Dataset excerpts
************

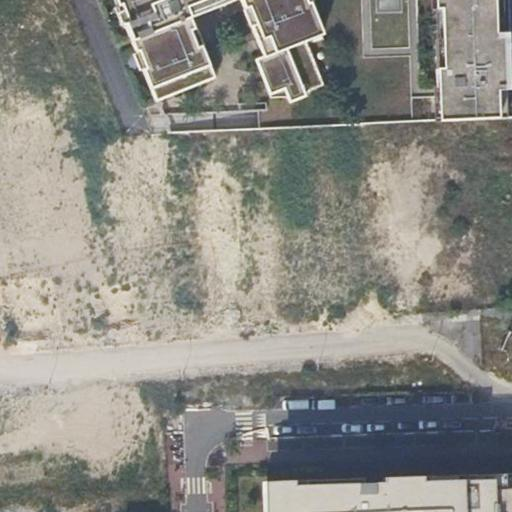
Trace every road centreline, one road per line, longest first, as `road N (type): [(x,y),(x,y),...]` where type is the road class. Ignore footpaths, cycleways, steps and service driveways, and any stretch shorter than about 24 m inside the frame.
road 1 (residential): [(507,411),(438,353),(407,345),(0,371)]
road 2 (residential): [(507,411),(208,429),(199,443),(199,511)]
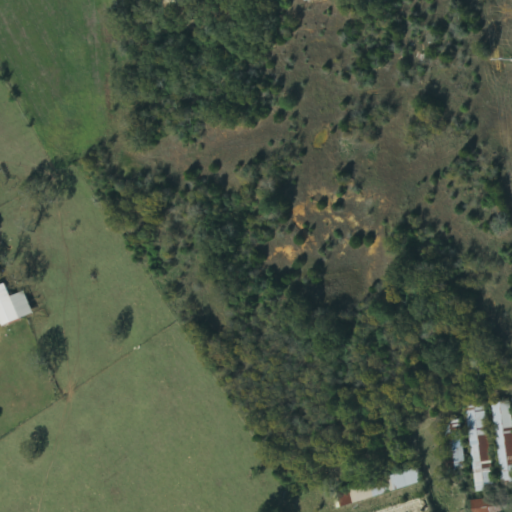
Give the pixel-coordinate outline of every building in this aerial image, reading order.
[(0,286),(0,313),(5,326),(36,314),(26,291),(13,296),(8,283),(0,286)] [(511,486),(511,403),(511,401),(493,403),(501,481),(510,480),(511,487),(511,486)] [(476,492),(494,490),(485,405),(467,407),(476,492)] [(452,421),(456,467),(465,467),(461,420),(452,421)] [(424,483),(420,468),(380,478),(381,480),(339,491),(343,507),(389,494),(389,493),(424,483)] [(511,495),(507,496),(507,498),(467,502),(468,511),(486,511),(511,509),(511,495)]
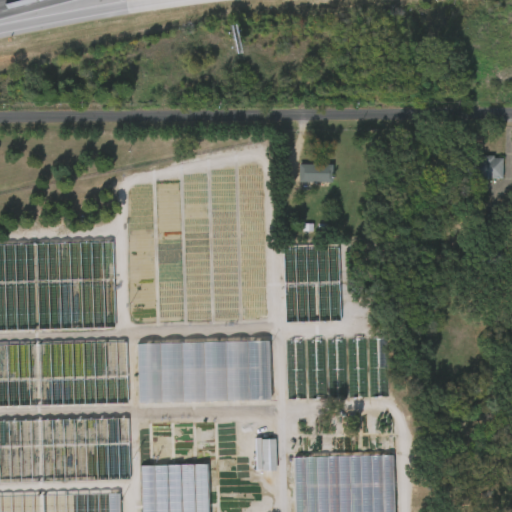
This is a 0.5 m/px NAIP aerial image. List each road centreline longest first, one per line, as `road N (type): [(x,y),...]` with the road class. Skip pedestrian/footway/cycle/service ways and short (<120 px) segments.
road 1 (residential): [(0,117),(511,110)]
road 2 (motorway): [(0,25),(150,0)]
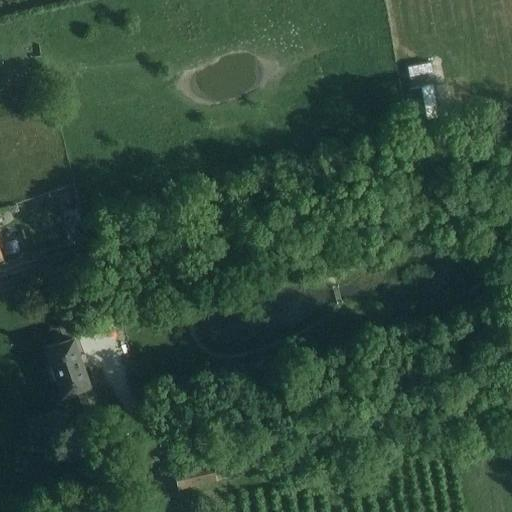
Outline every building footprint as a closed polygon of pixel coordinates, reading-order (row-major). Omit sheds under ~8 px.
[(438,115),(432,84),(409,88),(414,119),(438,115)] [(78,238),(74,226),(66,229),(69,240),(78,238)] [(56,341),(45,345),(62,394),(77,389),(83,406),(96,402),(72,334),(68,335),(64,323),(53,327),(56,341)] [(272,370),(270,362),(261,360),(255,364),(258,374),(265,376),(272,370)] [(224,458),(175,468),(179,485),(227,475),(224,458)]
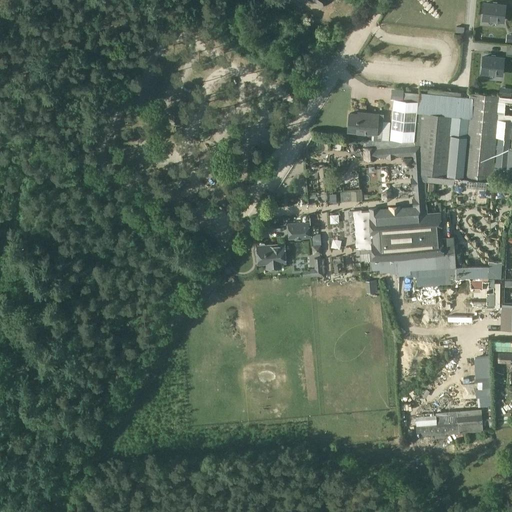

************

● DIRECTIVE: Rewrite the lines above as a numbered list, skipping any blank lines and leaving out the pictures.

● REPLY TO THE EXERCISE:
1. Trace every road centreline, one road per line, longest first, as `road N (type): [(x,y),(x,y),...]` where type is the road class. Ignore footpaths, cycleways, steps and service driveways, and any stretch shorter than about 24 m inside the frame.
2. road 1 (residential): [(507,411),(438,353),(407,345),(0,371)]
3. road 2 (residential): [(507,411),(208,429),(199,443),(199,511)]
4. Give the pixel-coordinate outline of every building in this aerial image, reading order.
5. [(0,286),(0,313),(5,326),(36,314),(26,291),(13,296),(8,283),(0,286)] [(511,486),(511,403),(511,401),(493,403),(501,481),(510,480),(511,487),(511,486)] [(476,492),(494,490),(485,405),(467,407),(476,492)] [(452,421),(456,467),(465,467),(461,420),(452,421)] [(424,483),(420,468),(380,478),(381,480),(339,491),(343,507),(389,494),(389,493),(424,483)] [(511,495),(507,496),(507,498),(467,502),(468,511),(486,511),(511,509),(511,495)]
6. This is a 0.5 m/px NAIP aerial image. List each road centreline longest first, one per line, as `road N (type): [(x,y),...]` with the road class. Skip pedestrian/footway/cycle/service ways and short (<120 px) segments.
7. road 1 (residential): [(0,117),(511,110)]
8. road 2 (motorway): [(0,25),(150,0)]
9. Outline every building footprint as a closed polygon of pixel coordinates, reading-order (row-major). Omit sheds under ~8 px.
10. [(438,115),(432,84),(409,88),(414,119),(438,115)] [(78,238),(74,226),(66,229),(69,240),(78,238)] [(56,341),(45,345),(62,394),(77,389),(83,406),(96,402),(72,334),(68,335),(64,323),(53,327),(56,341)] [(272,370),(270,362),(261,360),(255,364),(258,374),(265,376),(272,370)] [(224,458),(175,468),(179,485),(227,475),(224,458)]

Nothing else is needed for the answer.